Element and text position data:
--- --- ---

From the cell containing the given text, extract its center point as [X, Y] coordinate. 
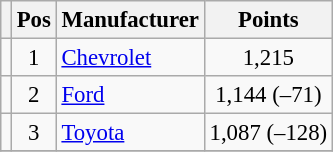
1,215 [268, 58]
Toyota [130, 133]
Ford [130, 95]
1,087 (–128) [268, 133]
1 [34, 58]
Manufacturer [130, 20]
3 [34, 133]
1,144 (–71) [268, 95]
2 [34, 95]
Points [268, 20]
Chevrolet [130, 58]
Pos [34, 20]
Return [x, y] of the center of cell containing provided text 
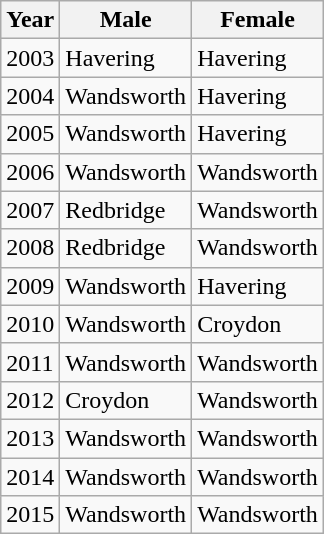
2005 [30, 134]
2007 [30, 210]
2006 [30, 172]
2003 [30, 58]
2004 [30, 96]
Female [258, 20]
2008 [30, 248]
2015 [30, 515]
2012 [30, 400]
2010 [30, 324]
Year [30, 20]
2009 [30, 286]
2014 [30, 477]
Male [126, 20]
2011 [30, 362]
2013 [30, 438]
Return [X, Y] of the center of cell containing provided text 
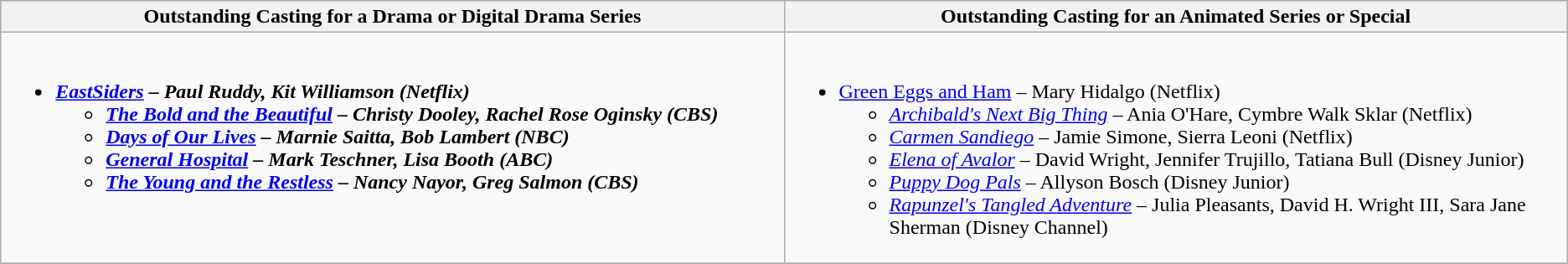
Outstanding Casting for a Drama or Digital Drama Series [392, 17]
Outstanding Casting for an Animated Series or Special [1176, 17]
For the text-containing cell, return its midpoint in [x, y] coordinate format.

--- --- ---

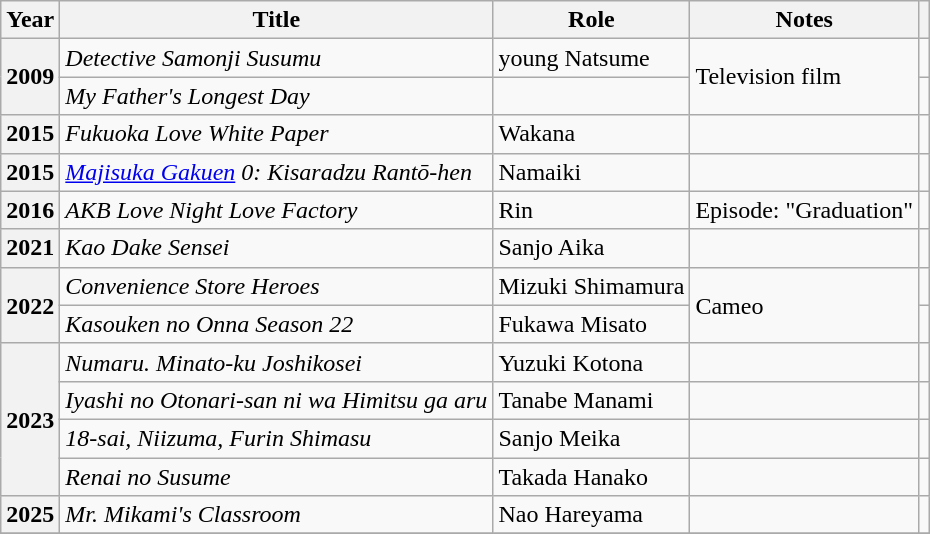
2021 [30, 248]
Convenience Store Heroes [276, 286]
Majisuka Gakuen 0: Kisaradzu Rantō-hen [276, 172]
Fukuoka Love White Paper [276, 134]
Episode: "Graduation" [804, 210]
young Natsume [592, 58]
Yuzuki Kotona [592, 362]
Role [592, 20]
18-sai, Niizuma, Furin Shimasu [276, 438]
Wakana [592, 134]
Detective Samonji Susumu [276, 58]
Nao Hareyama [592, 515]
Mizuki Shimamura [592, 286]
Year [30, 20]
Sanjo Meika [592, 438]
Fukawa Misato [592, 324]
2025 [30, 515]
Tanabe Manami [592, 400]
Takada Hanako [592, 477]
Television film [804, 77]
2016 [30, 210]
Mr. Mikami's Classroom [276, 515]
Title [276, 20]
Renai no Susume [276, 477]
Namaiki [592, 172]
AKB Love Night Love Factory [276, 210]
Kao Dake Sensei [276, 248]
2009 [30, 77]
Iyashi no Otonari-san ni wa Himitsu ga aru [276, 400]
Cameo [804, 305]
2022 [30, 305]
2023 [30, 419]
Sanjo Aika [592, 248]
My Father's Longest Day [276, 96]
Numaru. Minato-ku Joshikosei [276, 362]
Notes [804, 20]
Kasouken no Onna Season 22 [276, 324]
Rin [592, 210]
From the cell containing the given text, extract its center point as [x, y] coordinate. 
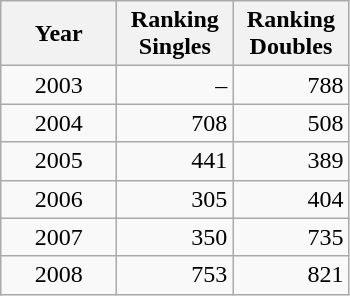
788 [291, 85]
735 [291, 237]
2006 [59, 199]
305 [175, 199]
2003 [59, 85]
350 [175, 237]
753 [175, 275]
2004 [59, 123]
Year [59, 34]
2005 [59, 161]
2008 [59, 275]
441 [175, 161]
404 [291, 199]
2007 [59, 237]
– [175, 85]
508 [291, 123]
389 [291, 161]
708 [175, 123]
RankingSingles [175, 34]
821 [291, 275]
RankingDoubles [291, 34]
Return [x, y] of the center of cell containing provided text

--- --- ---

Aim –
Repeat the lines in the records above from the line with "Outstanding Casting for a Drama" to the line with "For the text-containing", including both of those lines.

Exercise response –
Outstanding Casting for a Drama or Digital Drama Series [392, 17]
Outstanding Casting for an Animated Series or Special [1176, 17]
For the text-containing cell, return its midpoint in [x, y] coordinate format.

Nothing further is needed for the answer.